# Exercise instructions:
Omitting all pictures, retype the entries below exactly as given.
** Opening Material provided block **
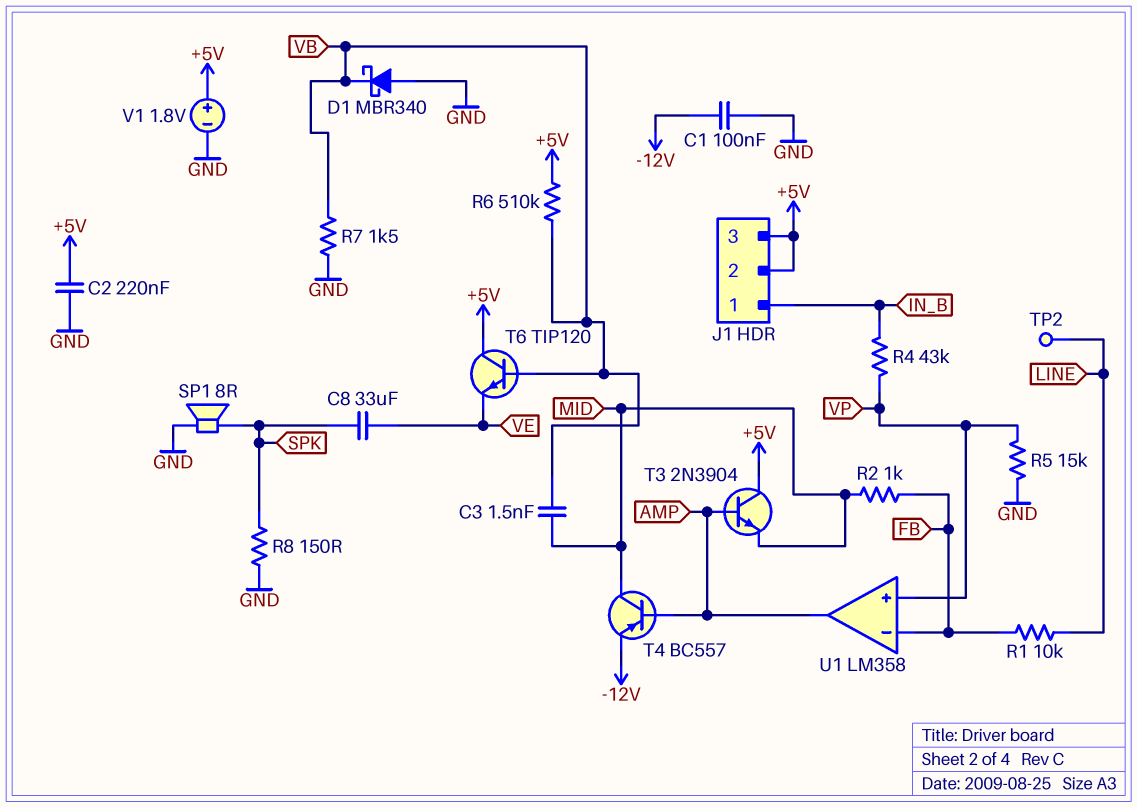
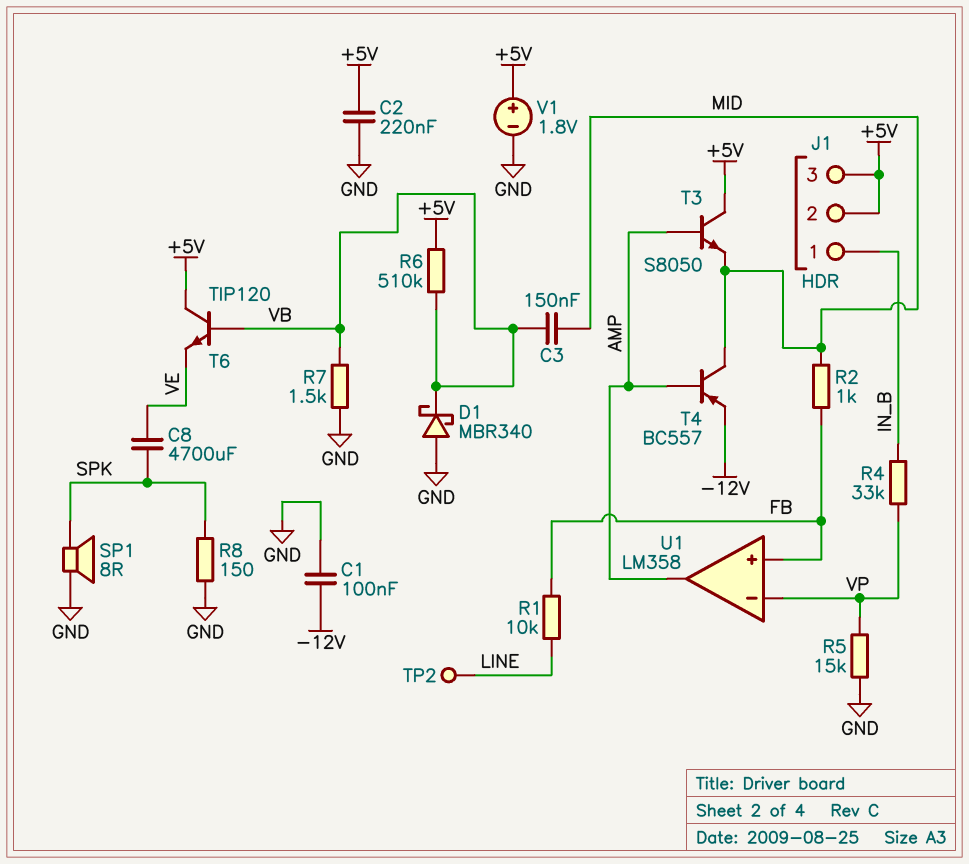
C3: 1.5nF (MID, VB) -> 150nF (MID, VB)
C8: 33uF (SPK, VE) -> 4700uF (SPK, VE)
R4: 43k (IN_B, VP) -> 33k (IN_B, VP)
T3: NPN 2N3904 (B AMP, C +5V, E MID) -> NPN S8050 (B AMP, C +5V, E MID)
U1 pin in+: VP -> FB
U1 pin in-: FB -> VP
** Closing Material provided block **
# Output for this exercise:
C3: 1.5nF (MID, VB) -> 150nF (MID, VB)
C8: 33uF (SPK, VE) -> 4700uF (SPK, VE)
R4: 43k (IN_B, VP) -> 33k (IN_B, VP)
T3: NPN 2N3904 (B AMP, C +5V, E MID) -> NPN S8050 (B AMP, C +5V, E MID)
U1 pin in+: VP -> FB
U1 pin in-: FB -> VP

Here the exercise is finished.